--- The task ---
With the records below as input, work out how many lines include the word "none". Give only the number.

Data items
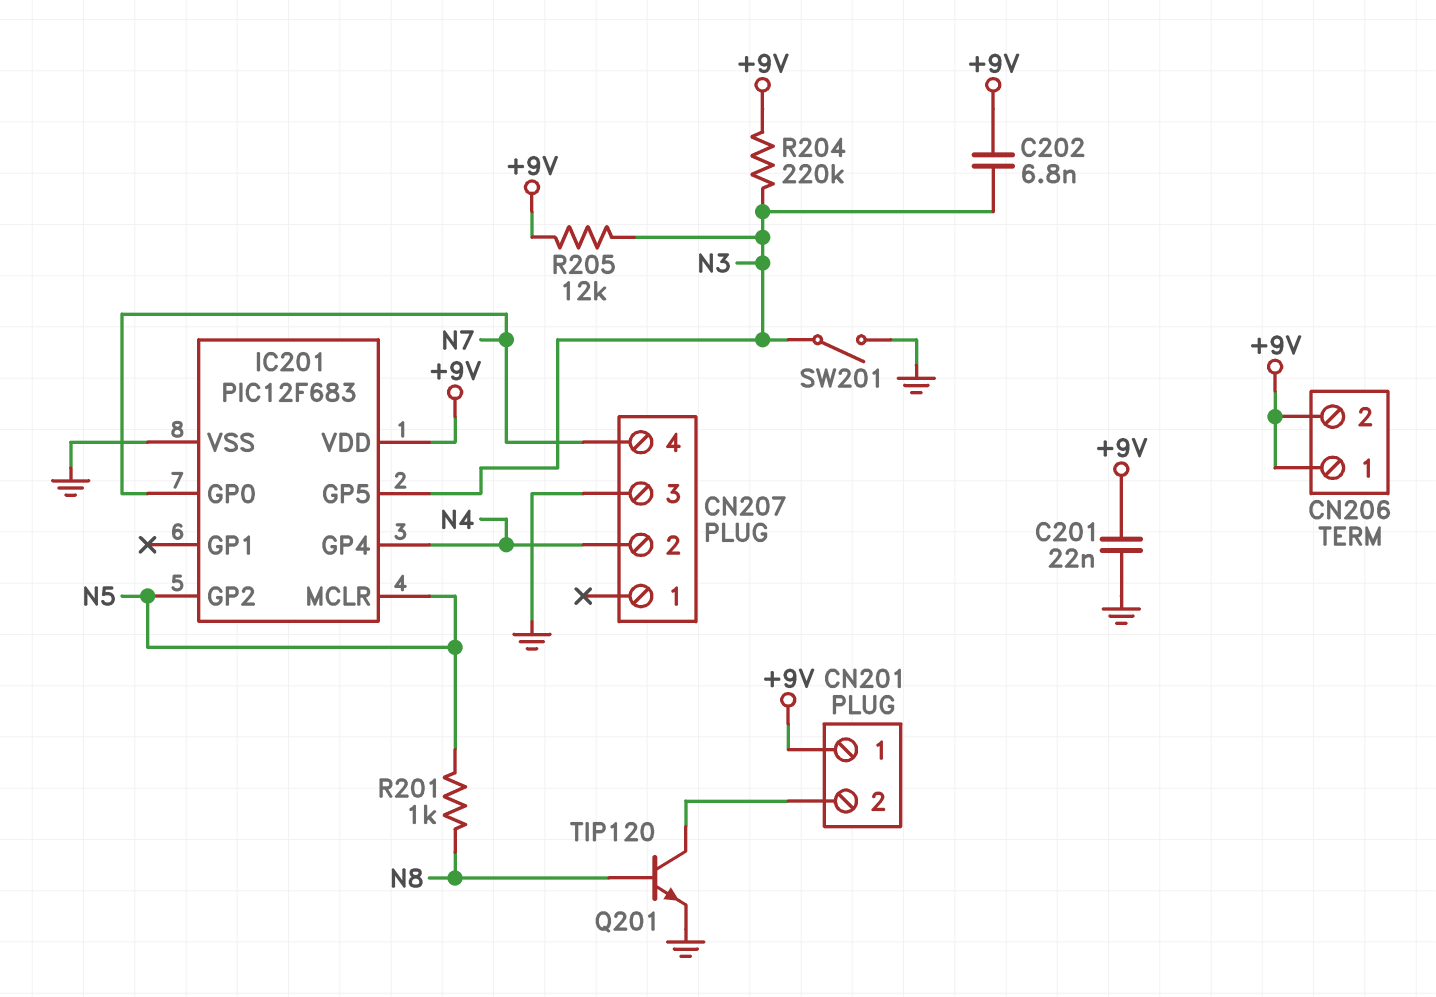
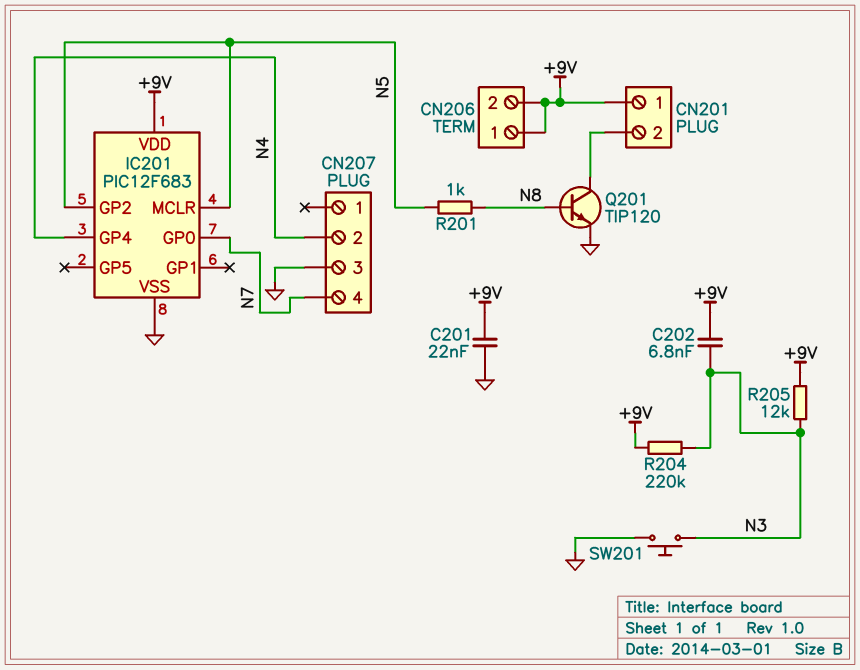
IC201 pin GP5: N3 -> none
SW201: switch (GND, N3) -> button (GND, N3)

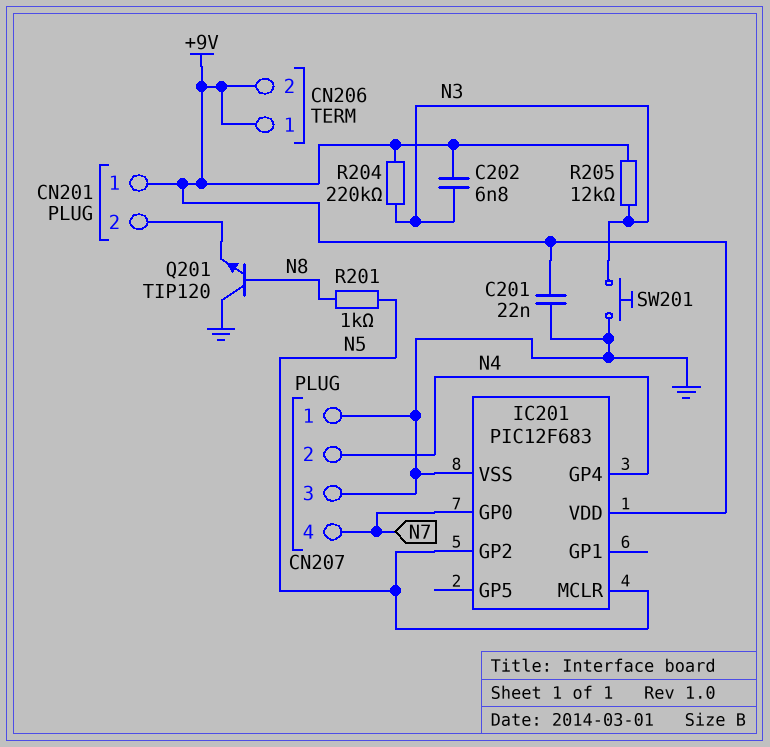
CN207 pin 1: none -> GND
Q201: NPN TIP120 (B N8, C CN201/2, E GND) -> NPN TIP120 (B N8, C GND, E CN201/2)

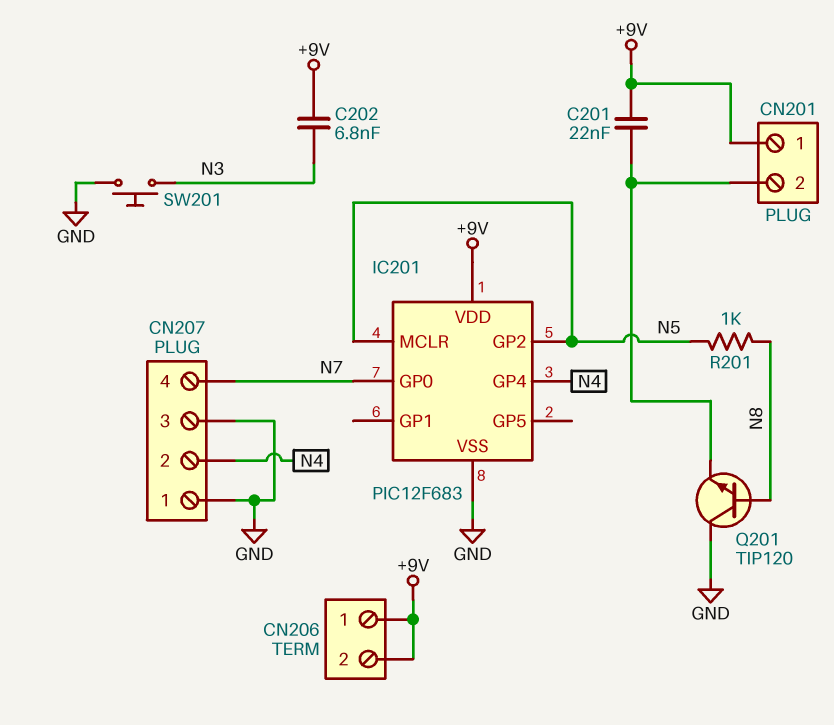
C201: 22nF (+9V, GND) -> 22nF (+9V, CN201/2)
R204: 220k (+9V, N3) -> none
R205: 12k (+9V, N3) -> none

--- Exercise solution ---
4